**YOUR GOAL:**
How many lines in the items below contain the string "kern"? Reply with the number alone.

**PROVIDED RECORDS:**
>> BEGIN

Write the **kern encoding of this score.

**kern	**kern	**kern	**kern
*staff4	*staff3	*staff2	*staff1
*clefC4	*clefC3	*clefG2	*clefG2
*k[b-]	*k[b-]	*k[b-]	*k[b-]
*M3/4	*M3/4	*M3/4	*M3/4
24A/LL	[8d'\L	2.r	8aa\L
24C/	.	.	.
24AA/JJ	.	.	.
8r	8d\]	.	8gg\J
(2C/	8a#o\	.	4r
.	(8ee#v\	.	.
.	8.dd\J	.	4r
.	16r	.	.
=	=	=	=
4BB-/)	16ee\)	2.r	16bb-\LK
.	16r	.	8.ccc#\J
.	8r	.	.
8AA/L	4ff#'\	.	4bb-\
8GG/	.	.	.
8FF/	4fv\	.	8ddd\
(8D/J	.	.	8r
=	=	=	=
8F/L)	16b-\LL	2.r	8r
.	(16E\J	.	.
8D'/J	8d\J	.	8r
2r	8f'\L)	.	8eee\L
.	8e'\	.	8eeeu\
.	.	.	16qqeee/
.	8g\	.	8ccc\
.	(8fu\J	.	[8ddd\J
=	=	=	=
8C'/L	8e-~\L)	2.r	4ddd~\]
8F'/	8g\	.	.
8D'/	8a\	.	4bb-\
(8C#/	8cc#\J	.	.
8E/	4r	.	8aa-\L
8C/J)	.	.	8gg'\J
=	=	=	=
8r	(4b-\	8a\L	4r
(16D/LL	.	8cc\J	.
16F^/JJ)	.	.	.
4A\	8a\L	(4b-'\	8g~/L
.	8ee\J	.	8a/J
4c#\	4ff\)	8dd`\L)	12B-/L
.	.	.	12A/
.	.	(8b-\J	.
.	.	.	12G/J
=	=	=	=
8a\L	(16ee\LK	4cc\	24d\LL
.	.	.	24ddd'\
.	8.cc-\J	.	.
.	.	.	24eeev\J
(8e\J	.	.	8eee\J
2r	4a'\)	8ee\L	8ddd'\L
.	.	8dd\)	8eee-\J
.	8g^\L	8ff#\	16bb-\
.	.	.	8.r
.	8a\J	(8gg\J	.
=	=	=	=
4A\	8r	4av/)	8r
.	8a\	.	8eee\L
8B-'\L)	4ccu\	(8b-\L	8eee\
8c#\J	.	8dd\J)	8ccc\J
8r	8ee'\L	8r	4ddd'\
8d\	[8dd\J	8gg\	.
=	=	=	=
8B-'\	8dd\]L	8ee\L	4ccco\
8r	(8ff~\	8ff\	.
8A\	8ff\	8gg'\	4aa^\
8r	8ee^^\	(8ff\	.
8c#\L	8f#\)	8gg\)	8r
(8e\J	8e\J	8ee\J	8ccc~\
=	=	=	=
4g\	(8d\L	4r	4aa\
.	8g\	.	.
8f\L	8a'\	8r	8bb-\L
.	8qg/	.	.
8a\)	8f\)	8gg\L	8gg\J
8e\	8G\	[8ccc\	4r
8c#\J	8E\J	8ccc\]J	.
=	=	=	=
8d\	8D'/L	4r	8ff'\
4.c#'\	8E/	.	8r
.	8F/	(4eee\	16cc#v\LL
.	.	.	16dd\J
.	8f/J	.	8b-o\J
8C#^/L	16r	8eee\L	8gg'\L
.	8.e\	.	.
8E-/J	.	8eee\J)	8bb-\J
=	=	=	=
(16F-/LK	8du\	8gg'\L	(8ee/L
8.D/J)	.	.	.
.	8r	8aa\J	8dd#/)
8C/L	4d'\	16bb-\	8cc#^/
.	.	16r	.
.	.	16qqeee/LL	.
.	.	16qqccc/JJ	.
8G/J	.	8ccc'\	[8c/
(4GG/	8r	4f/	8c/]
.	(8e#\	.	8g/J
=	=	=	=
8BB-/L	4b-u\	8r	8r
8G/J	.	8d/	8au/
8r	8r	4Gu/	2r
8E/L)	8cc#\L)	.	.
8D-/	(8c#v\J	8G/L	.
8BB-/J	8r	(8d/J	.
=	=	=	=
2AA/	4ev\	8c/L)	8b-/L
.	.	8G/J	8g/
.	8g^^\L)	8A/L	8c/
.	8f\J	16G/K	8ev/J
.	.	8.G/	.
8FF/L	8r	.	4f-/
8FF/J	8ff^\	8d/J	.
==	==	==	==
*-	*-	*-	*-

>> END
>> BEGIN

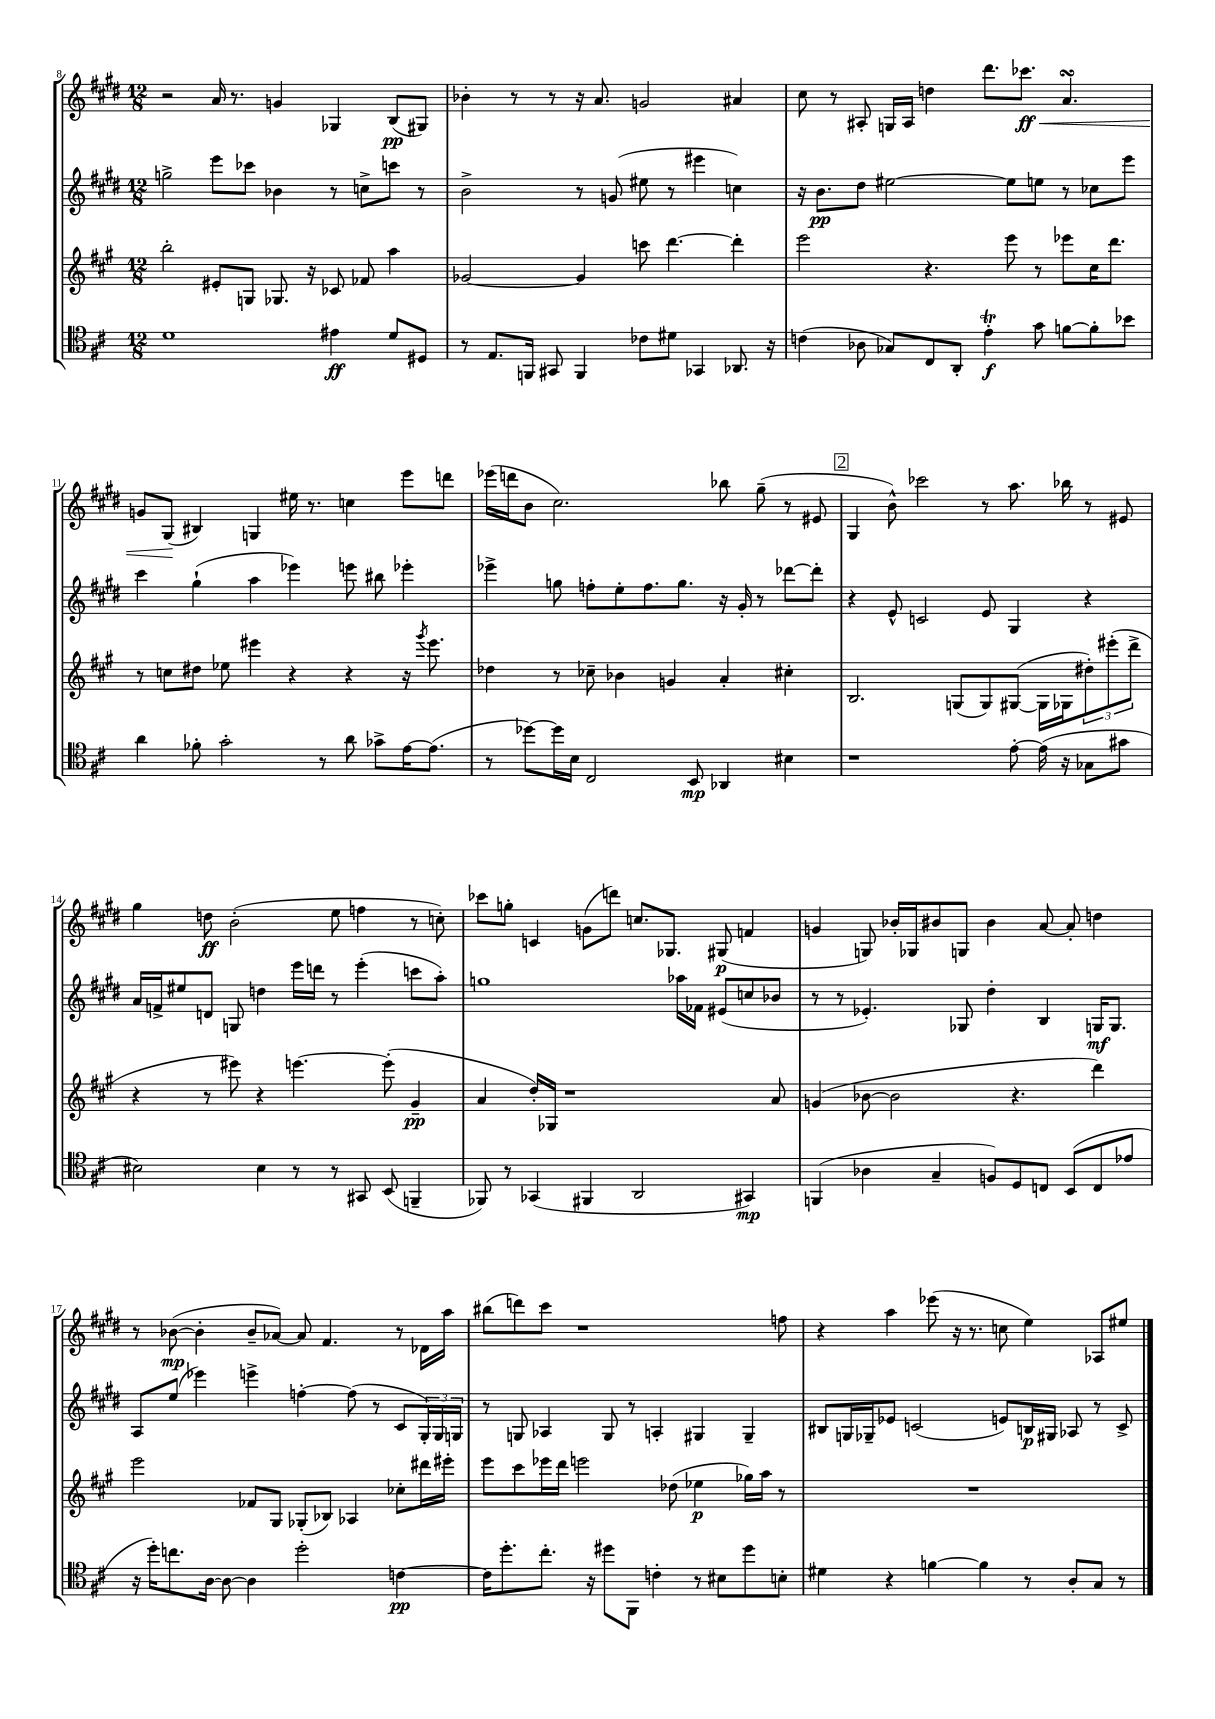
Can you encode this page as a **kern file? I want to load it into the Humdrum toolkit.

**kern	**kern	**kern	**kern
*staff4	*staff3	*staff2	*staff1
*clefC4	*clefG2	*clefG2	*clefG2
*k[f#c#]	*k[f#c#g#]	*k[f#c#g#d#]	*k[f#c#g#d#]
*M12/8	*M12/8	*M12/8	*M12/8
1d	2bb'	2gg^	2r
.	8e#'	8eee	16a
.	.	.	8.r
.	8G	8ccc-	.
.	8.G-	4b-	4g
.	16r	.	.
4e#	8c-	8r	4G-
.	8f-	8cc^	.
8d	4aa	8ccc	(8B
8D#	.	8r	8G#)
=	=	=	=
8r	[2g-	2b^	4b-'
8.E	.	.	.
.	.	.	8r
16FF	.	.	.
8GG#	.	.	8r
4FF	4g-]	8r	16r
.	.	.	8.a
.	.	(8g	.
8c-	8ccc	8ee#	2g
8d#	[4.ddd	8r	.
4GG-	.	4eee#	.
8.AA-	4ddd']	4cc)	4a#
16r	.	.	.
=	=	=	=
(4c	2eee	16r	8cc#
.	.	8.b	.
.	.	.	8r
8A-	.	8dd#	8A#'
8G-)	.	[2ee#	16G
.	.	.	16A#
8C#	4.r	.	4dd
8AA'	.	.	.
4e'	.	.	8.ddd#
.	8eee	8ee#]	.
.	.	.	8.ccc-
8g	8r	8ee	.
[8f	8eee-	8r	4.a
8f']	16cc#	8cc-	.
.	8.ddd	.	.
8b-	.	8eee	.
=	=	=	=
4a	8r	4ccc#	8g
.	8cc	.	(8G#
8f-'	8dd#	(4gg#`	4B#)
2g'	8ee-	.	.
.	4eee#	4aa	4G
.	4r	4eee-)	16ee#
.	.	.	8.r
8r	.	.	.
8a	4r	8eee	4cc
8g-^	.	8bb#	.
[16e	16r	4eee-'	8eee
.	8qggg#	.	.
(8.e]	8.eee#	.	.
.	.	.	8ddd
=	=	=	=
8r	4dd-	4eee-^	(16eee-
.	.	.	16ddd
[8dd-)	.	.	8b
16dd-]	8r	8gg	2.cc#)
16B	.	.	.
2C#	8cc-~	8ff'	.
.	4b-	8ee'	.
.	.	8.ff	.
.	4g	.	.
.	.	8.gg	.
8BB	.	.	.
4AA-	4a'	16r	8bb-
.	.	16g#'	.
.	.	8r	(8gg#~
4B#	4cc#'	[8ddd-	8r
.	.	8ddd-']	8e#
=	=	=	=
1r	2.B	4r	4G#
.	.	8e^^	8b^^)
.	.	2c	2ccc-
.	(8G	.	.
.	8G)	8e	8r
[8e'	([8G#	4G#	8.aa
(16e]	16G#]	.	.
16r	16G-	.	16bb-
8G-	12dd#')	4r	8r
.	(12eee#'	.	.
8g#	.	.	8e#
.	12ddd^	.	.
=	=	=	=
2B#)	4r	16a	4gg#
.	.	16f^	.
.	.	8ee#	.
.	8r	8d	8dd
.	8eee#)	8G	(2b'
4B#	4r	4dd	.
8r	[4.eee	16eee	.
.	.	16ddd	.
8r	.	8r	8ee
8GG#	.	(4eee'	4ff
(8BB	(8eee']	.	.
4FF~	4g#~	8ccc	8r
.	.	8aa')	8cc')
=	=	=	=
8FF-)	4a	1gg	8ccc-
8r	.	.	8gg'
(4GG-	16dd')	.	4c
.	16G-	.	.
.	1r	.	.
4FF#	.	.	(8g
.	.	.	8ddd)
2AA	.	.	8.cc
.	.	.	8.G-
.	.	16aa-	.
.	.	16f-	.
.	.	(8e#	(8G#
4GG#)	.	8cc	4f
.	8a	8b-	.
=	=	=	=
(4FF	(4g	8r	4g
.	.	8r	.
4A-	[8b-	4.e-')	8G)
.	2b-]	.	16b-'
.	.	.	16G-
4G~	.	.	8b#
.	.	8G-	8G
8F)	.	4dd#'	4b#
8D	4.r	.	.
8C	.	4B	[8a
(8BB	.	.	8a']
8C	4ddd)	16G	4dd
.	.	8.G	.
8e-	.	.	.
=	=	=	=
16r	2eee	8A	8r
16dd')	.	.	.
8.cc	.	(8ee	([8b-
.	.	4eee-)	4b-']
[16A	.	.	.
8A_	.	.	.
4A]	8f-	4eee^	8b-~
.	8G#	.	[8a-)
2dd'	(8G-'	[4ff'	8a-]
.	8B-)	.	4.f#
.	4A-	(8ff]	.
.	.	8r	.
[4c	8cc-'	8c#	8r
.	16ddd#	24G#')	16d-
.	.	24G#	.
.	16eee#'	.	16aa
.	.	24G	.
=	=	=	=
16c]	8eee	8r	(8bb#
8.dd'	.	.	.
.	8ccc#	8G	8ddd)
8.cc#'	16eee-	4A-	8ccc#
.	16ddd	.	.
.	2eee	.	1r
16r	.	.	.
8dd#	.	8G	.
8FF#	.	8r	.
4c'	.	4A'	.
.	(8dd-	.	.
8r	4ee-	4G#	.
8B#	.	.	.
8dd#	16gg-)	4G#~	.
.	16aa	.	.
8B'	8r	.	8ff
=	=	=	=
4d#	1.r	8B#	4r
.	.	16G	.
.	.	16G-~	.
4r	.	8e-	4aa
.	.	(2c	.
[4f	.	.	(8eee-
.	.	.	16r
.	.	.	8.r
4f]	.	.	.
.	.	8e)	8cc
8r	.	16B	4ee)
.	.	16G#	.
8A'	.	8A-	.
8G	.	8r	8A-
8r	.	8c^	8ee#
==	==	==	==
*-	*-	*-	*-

>> END

**WRITTEN ANSWER:**
4